**Work required:** In the data, find each line where the word "armchair" appears and list that line.

**Data for review:**
==*==
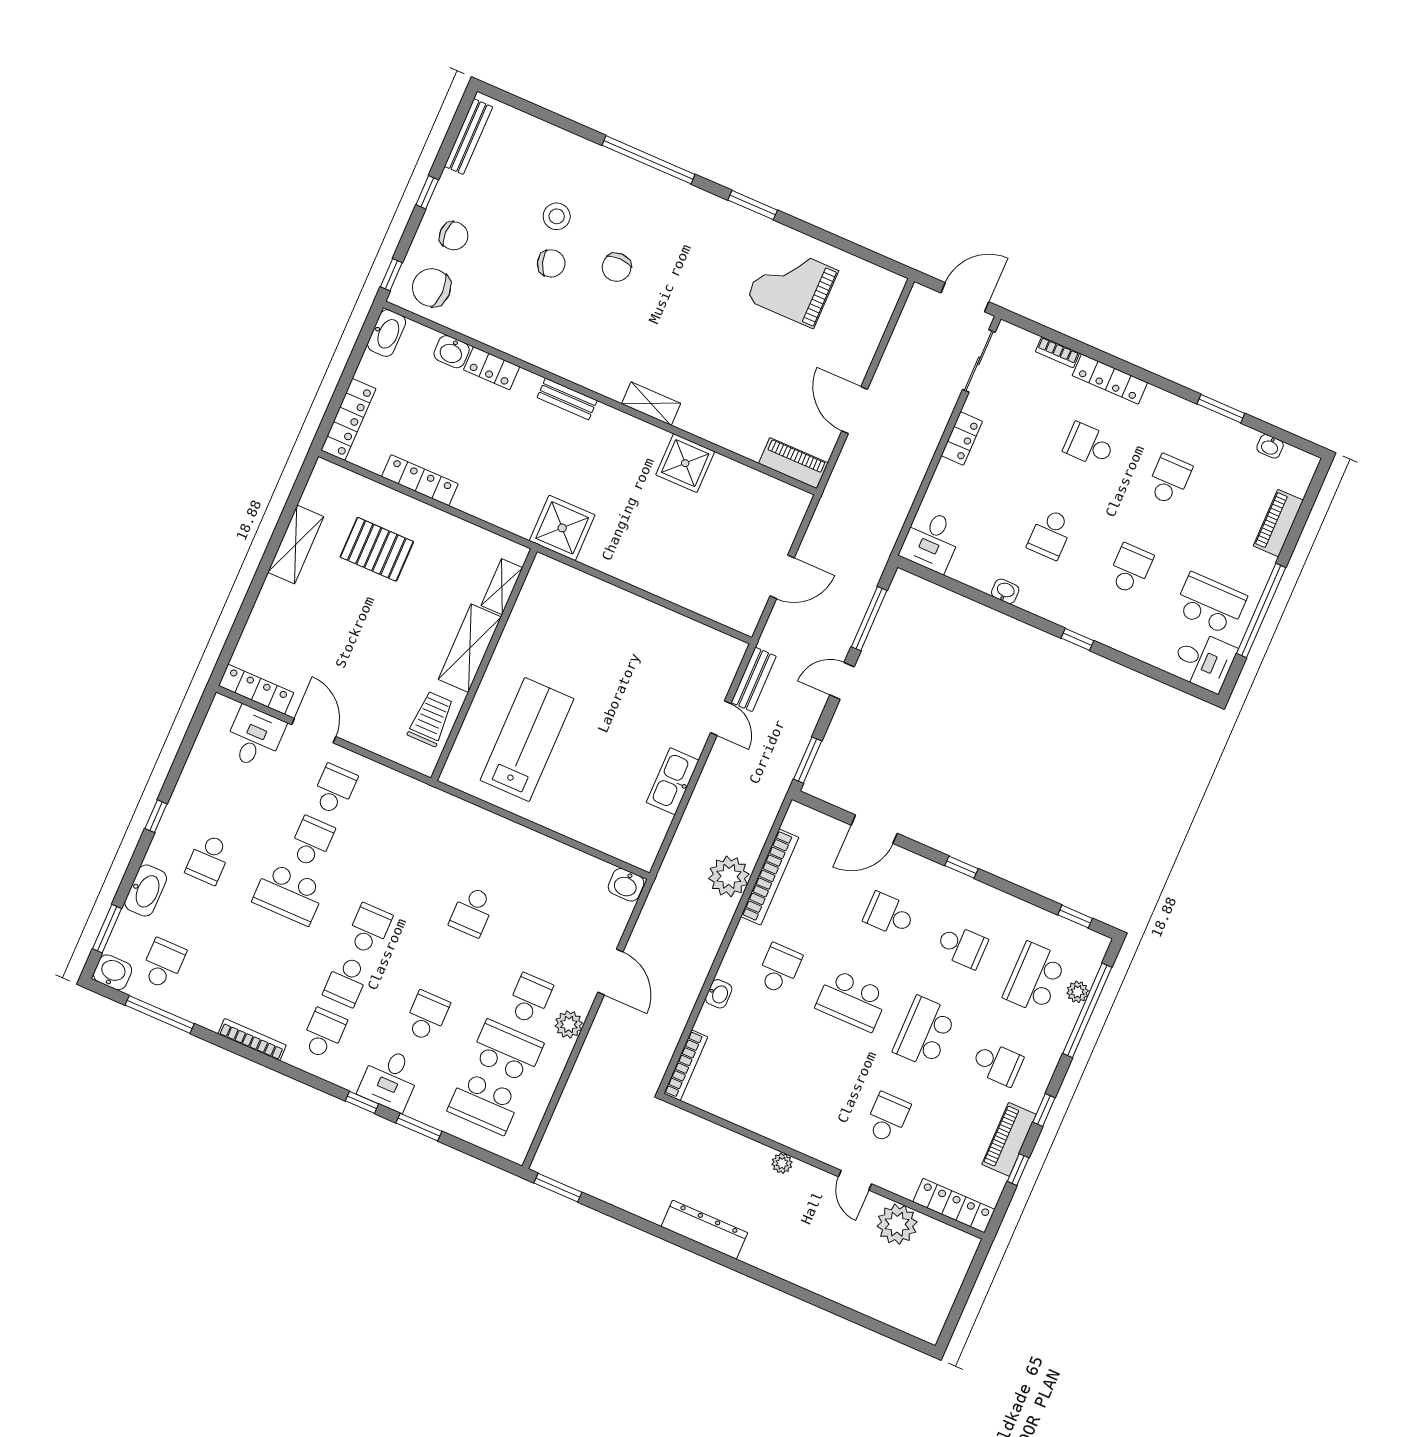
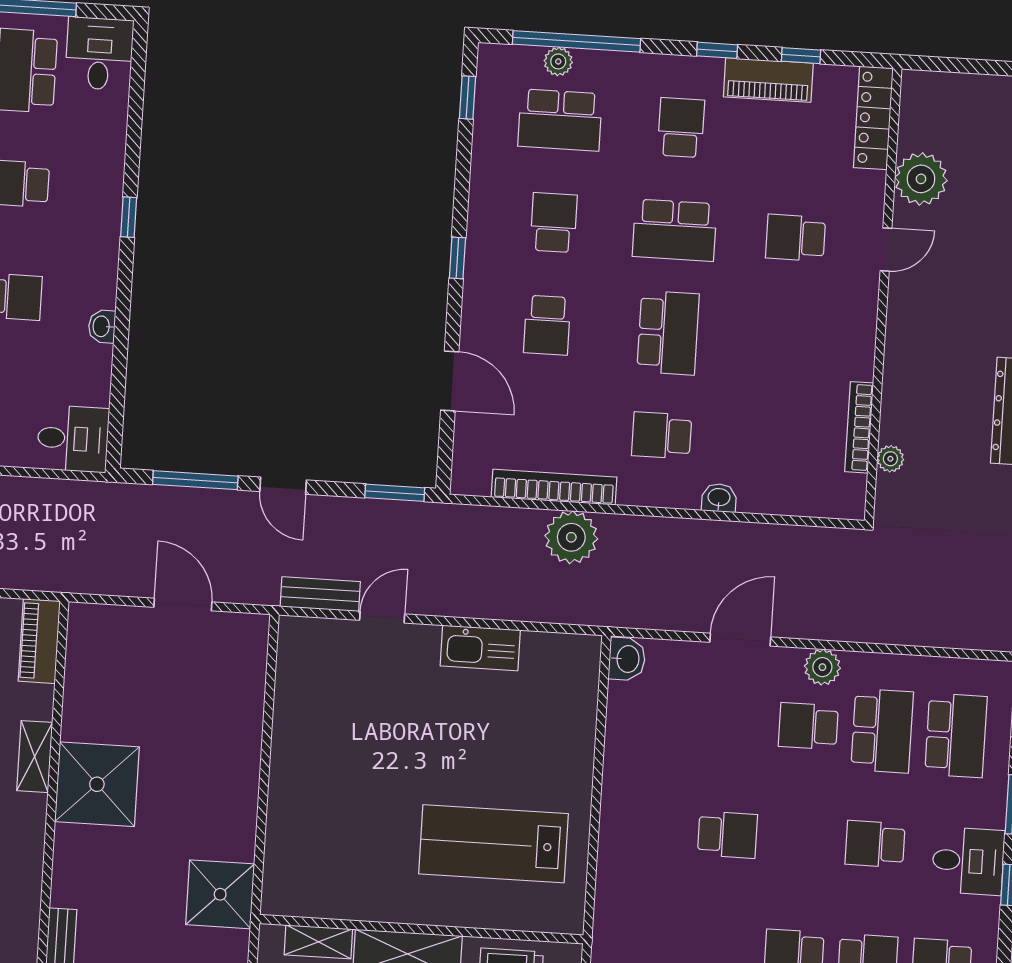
shelving: (651, 404) -> (35, 757), moved
shower: (685, 463) -> (97, 784), width x1.37, depth x1.37
school desk: (507, 1051) -> (882, 731), turned 180
bookcase: (686, 1065) -> (859, 427), moved, turned -90
plant: (782, 1163) -> (890, 459), moved

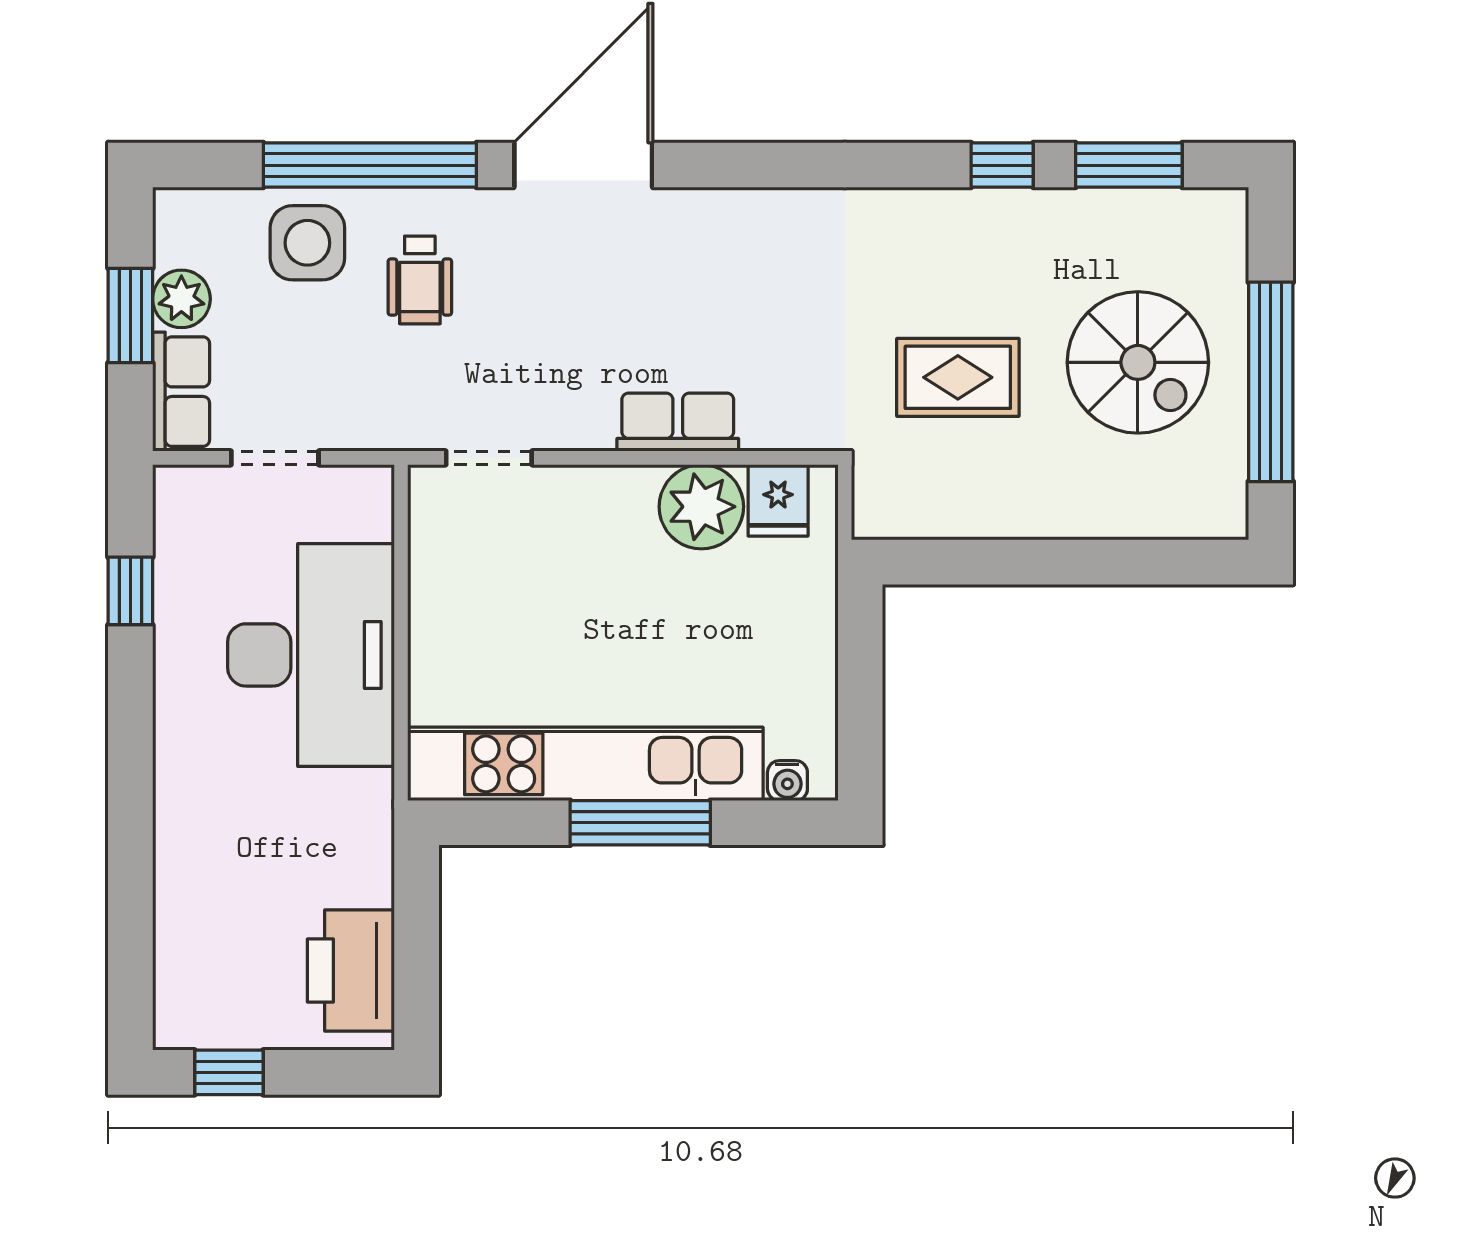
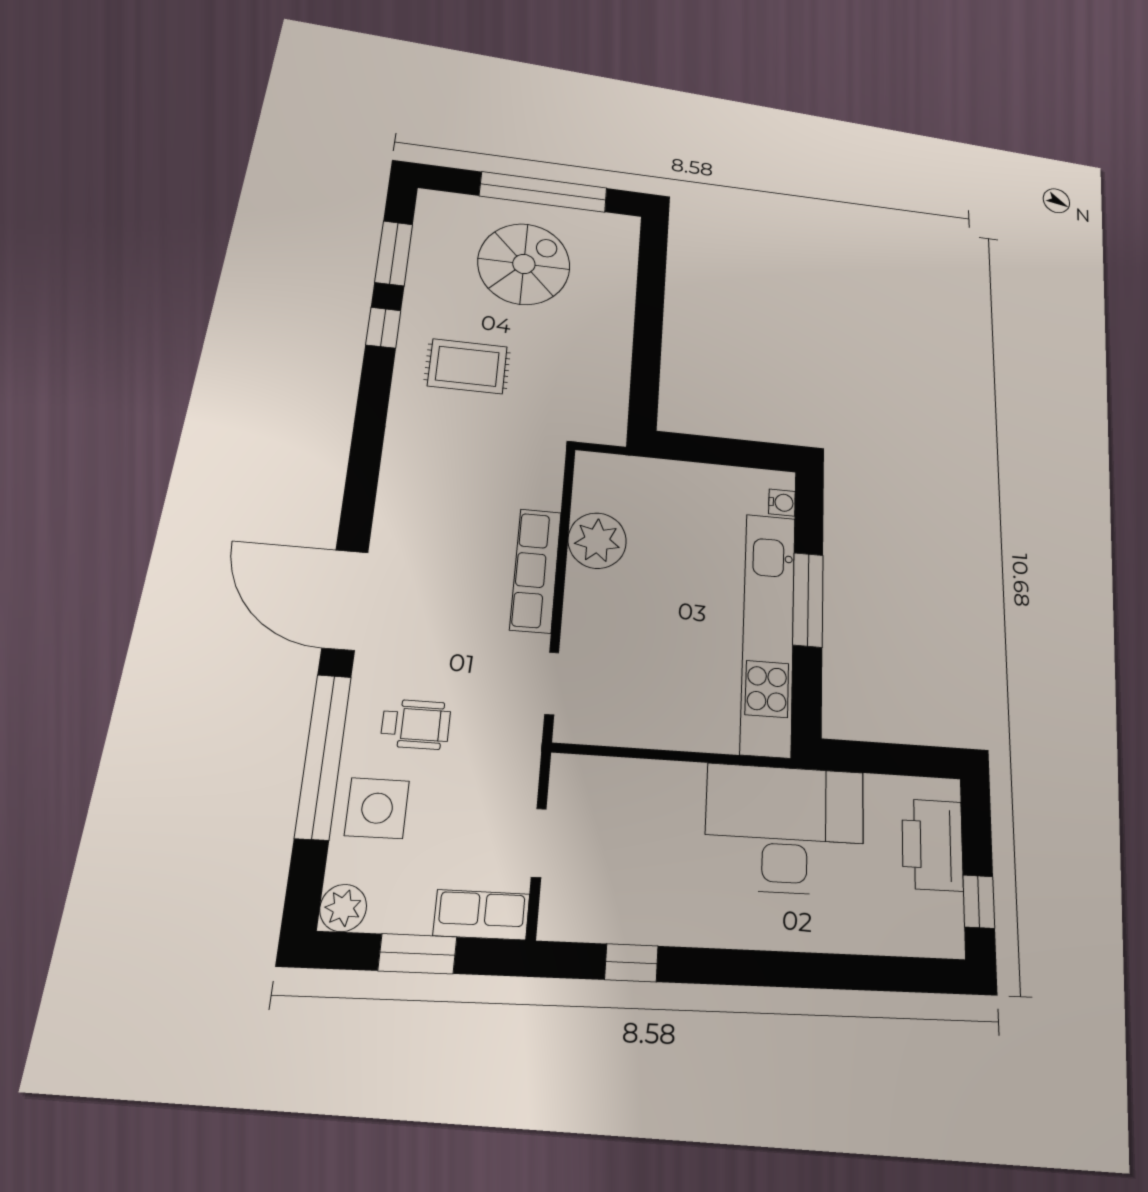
plant: (181, 299) -> (343, 908), moved
rug: (958, 377) -> (467, 366), moved, turned 90
row of seats: (678, 422) -> (536, 570), width x1.48
fridge: (778, 500) -> (596, 491), removed
desk: (311, 655) -> (785, 829), moved
printer: (351, 971) -> (932, 845), moved, turned 90

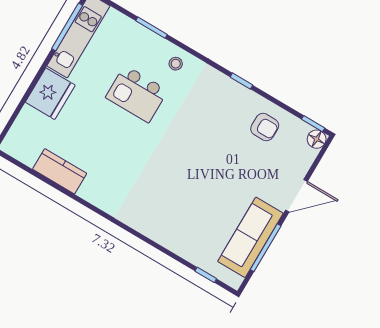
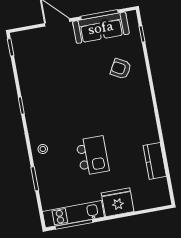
kitchen island: (137, 94) -> (92, 156), moved
armchair: (265, 127) -> (121, 69), moved, turned -61
floor lamp: (317, 139) -> (17, 38), removed

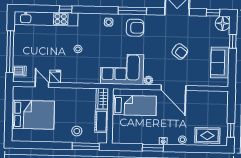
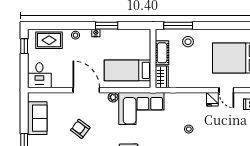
desk: (217, 103) -> (39, 75), added

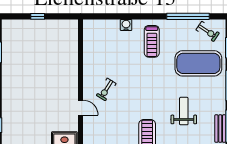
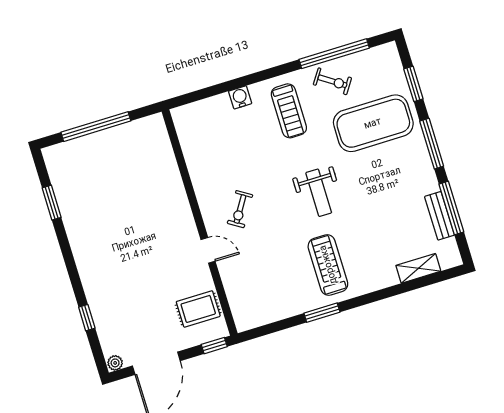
window: (38, 16) -> (96, 127), width x3.17
exercise bike: (208, 31) -> (332, 81), moved
weight bench: (184, 111) -> (319, 193), moved, turned 180

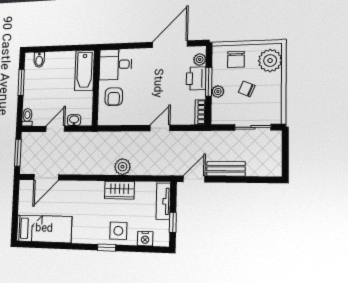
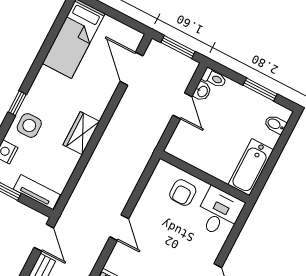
bathtub: (84, 70) -> (251, 167), moved, turned -90
armchair: (114, 97) -> (183, 193), turned -89
washbasin: (74, 120) -> (202, 91), moved
plant: (123, 167) -> (98, 164), removed
wardrobe: (119, 190) -> (81, 133), moved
==*==
**Your solution:**
armchair: (265, 127) -> (121, 69), moved, turned -61
armchair: (114, 97) -> (183, 193), turned -89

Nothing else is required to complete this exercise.